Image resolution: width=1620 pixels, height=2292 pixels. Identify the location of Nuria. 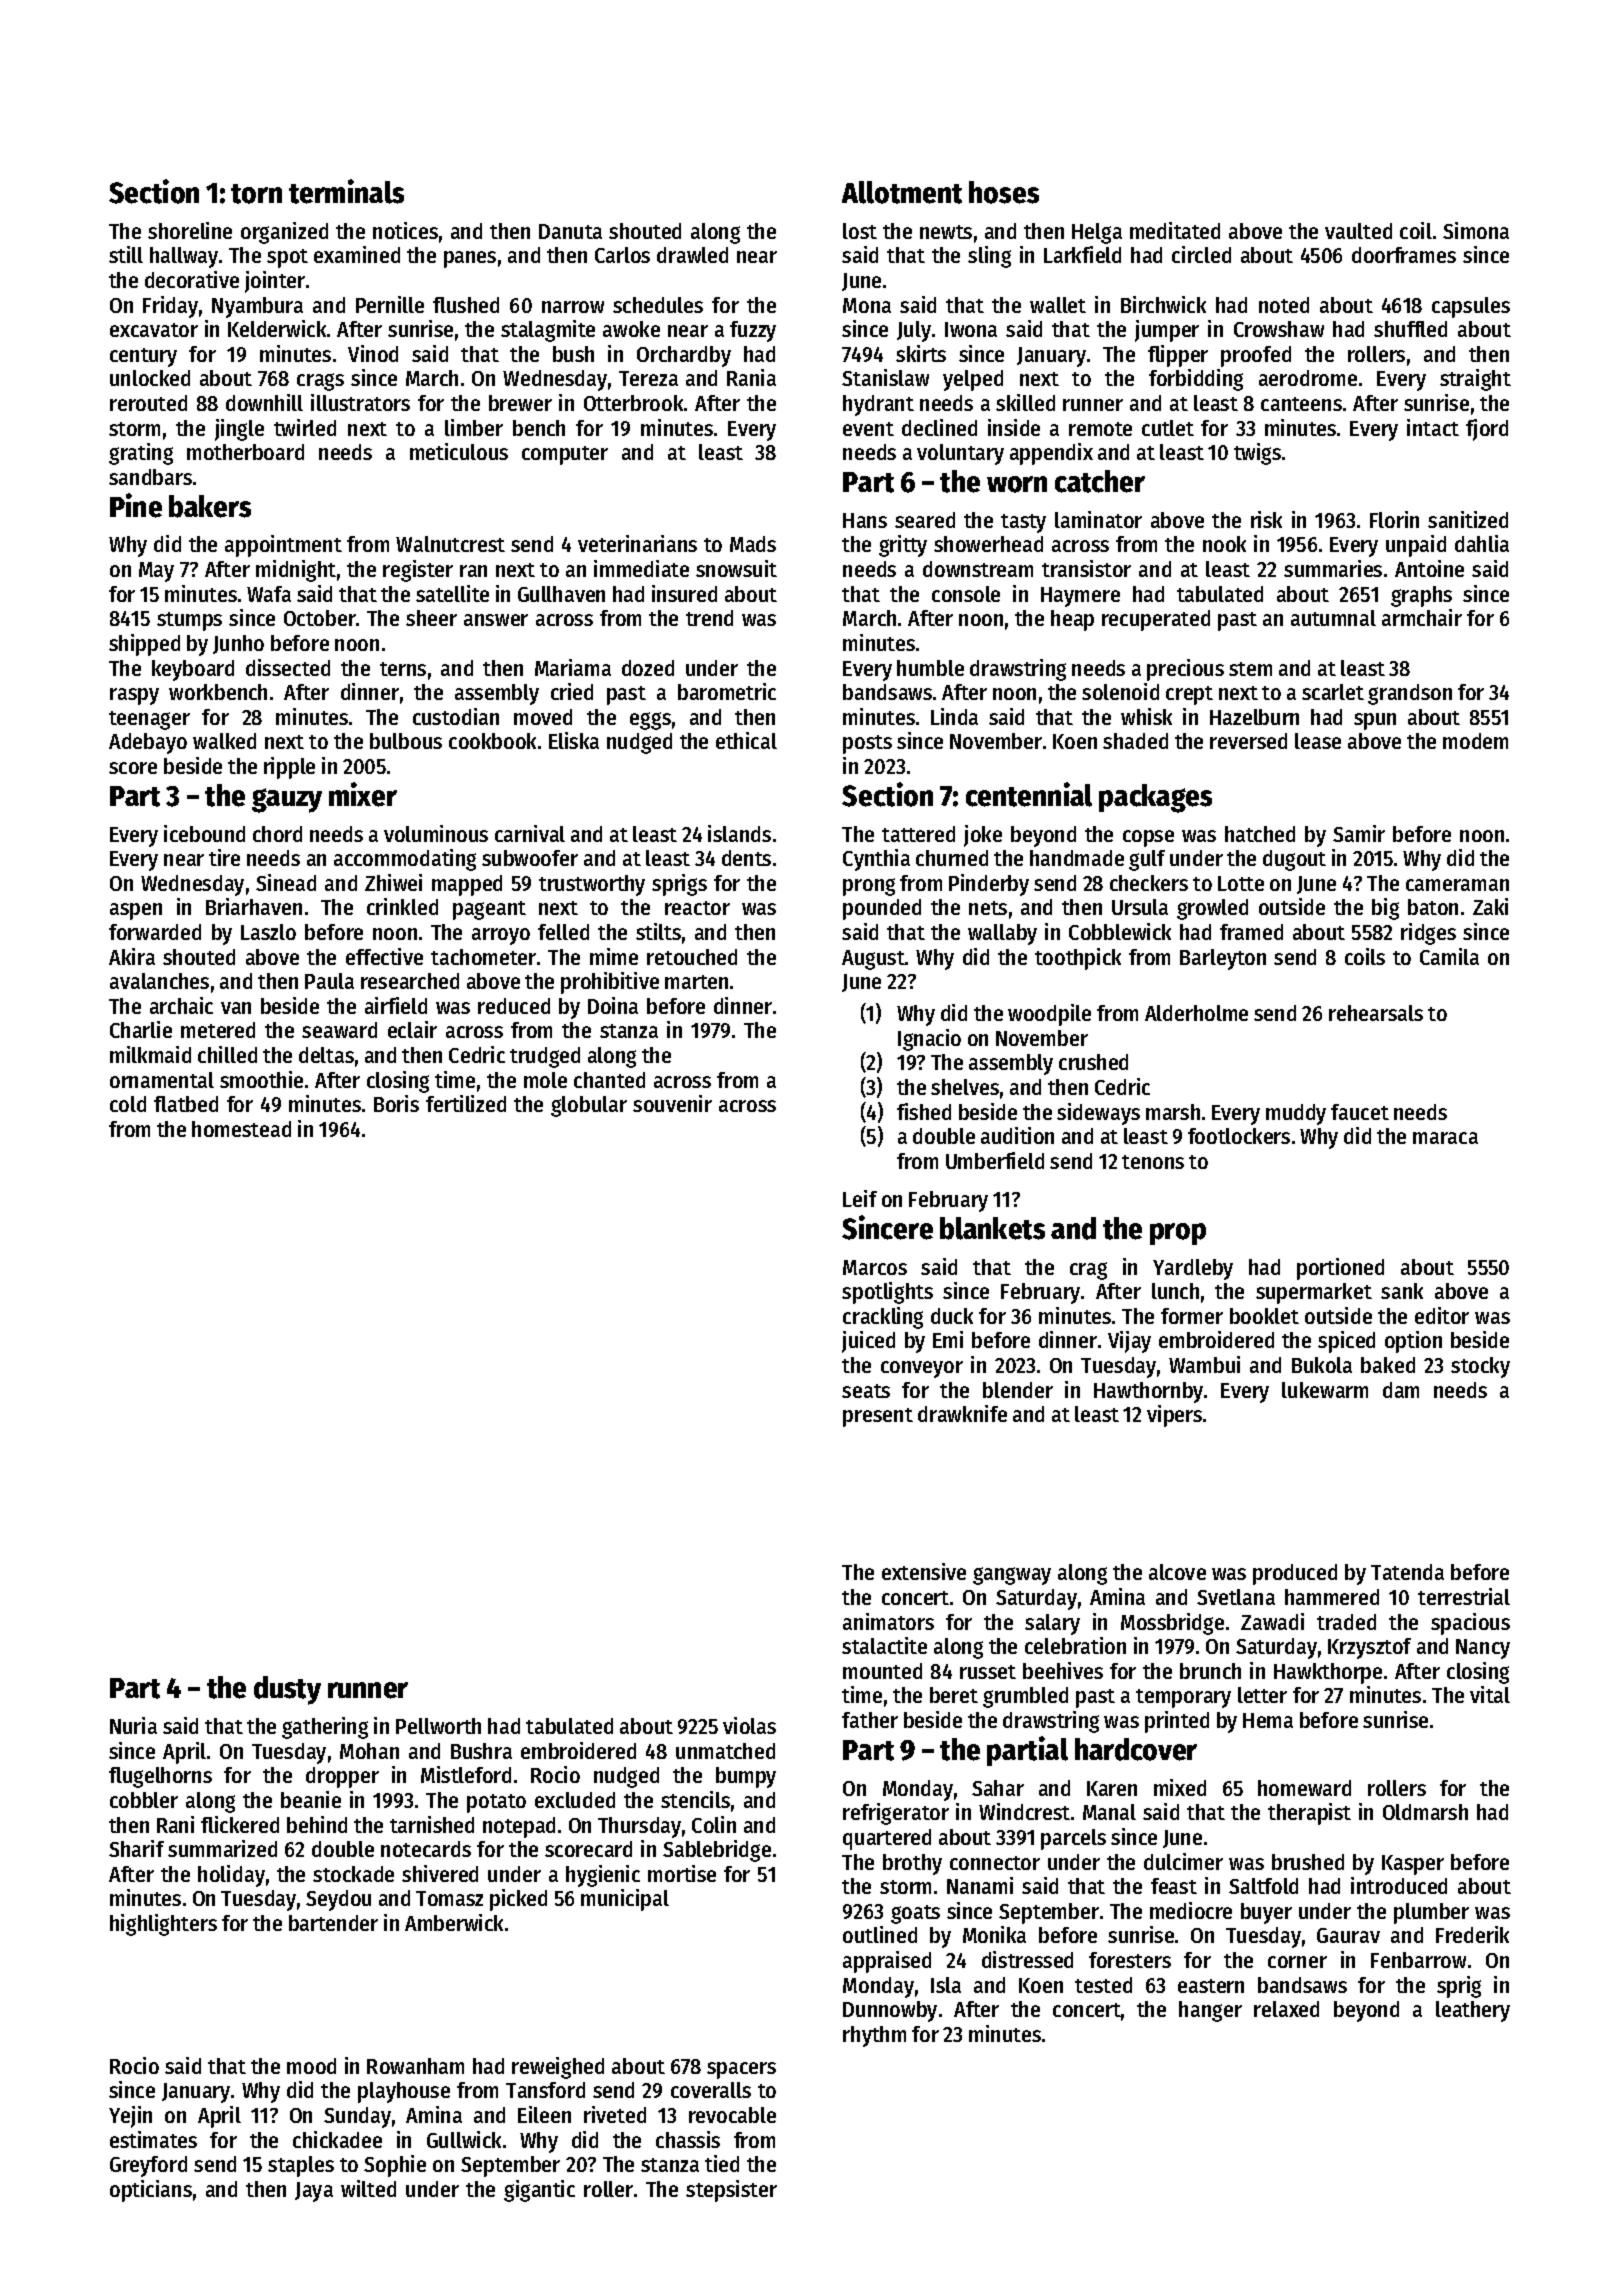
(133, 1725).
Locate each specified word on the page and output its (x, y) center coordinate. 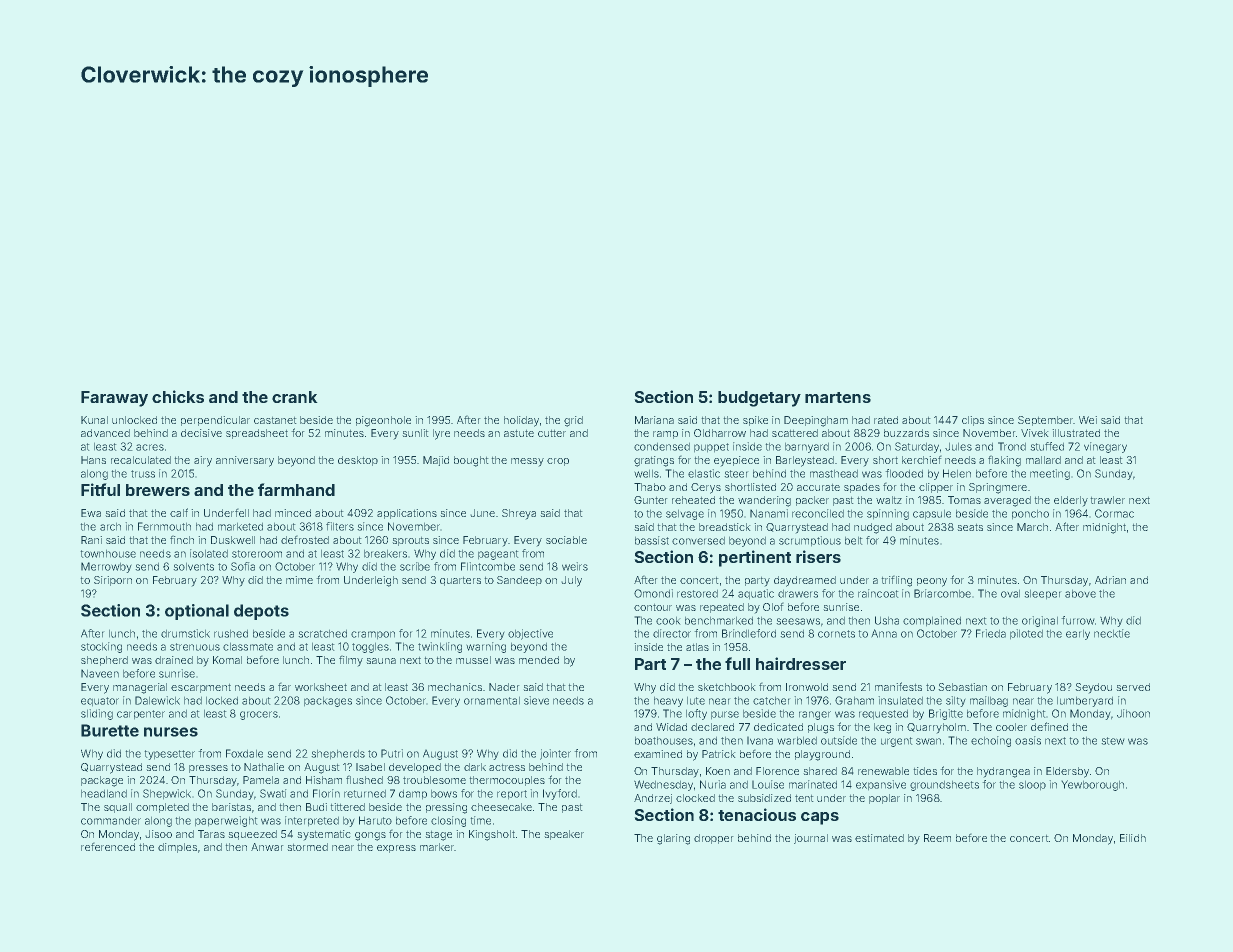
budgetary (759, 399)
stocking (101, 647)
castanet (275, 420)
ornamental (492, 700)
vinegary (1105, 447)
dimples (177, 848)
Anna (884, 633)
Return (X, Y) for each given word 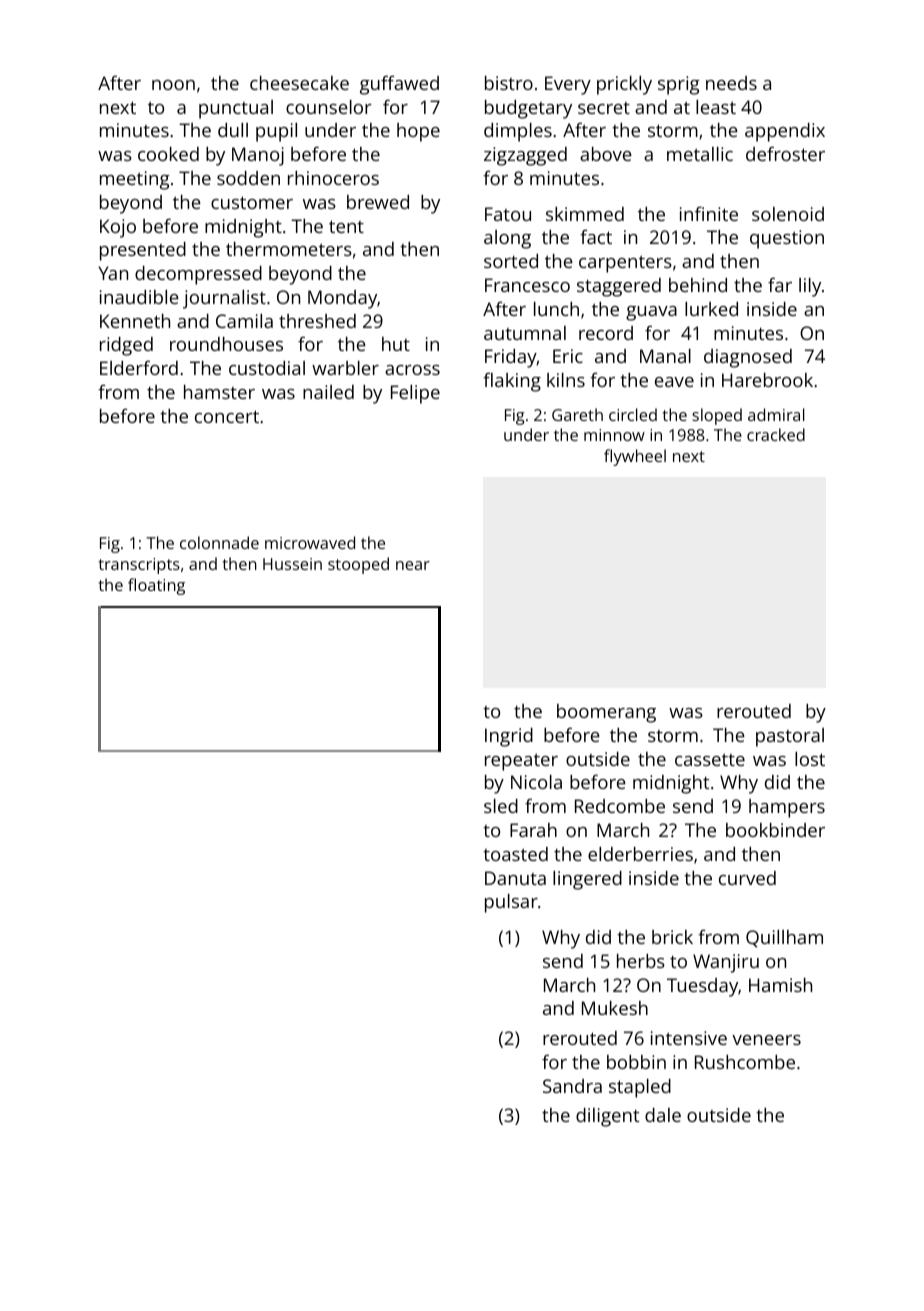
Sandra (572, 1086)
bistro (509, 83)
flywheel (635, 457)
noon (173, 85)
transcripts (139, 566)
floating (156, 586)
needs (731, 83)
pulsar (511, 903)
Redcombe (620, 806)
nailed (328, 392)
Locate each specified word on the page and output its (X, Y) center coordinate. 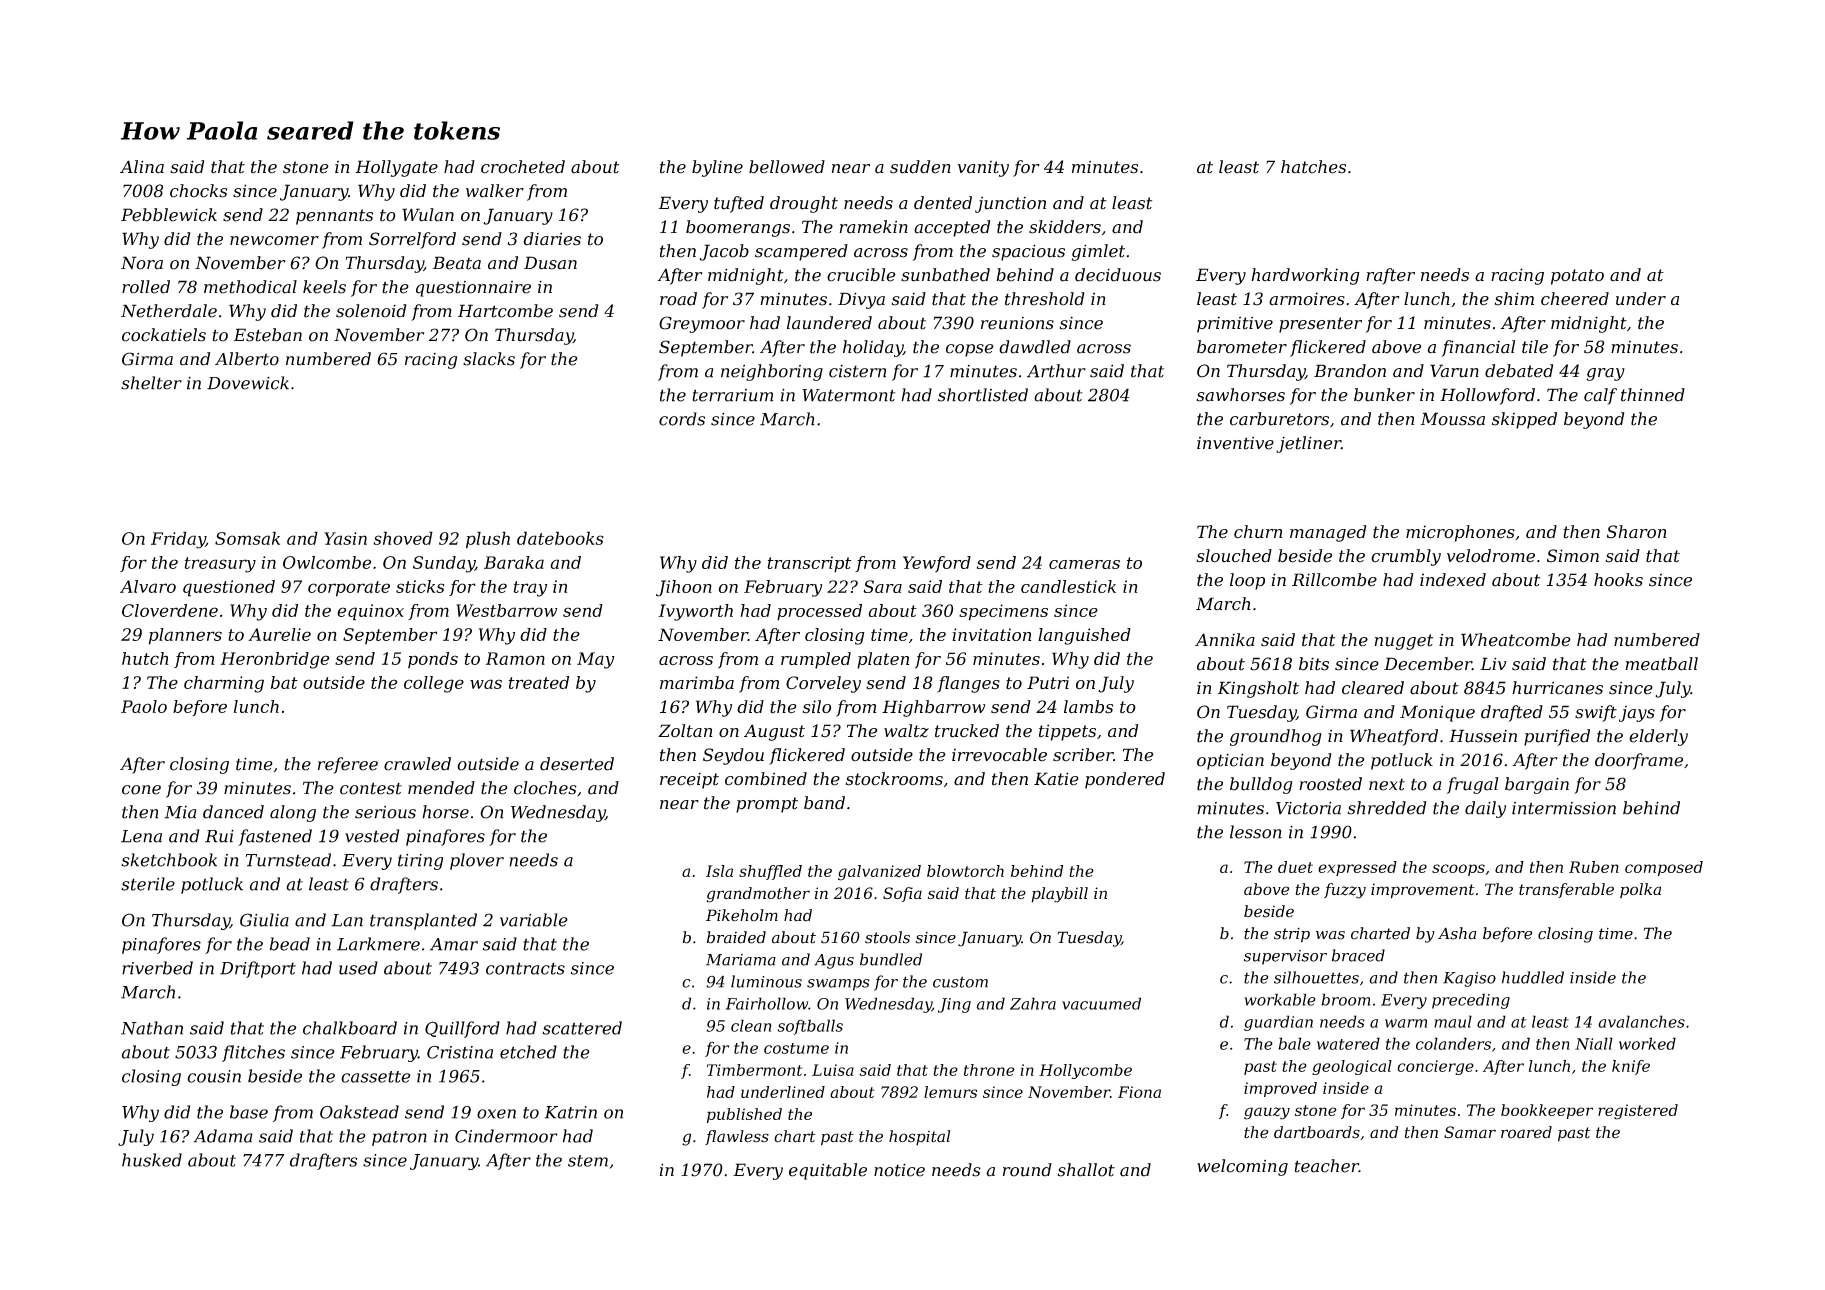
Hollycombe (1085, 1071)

- [PROBLEM REQUIREMENTS]
Print all of the data above again line for line, without changing a character, and leave out the pictures.

- [TASK ANSWER]
Image resolution: width=1620 pixels, height=2292 pixels. Identify the location of Nuria. 
(133, 1725).
Locate each specified word on the page and output its (x, y) center coordinate. 
budgetary (759, 399)
stocking (101, 647)
castanet (275, 420)
ornamental (492, 700)
vinegary (1105, 447)
dimples (177, 848)
Anna (884, 633)
Return (X, Y) for each given word 
Sandra (572, 1086)
bistro (509, 83)
flywheel (635, 457)
noon (173, 85)
transcripts (139, 566)
floating (156, 586)
needs (731, 83)
pulsar (511, 903)
Redcombe (620, 806)
nailed (328, 392)
Locate each specified word on the page and output its (X, Y) center coordinate. 
Hollycombe (1085, 1071)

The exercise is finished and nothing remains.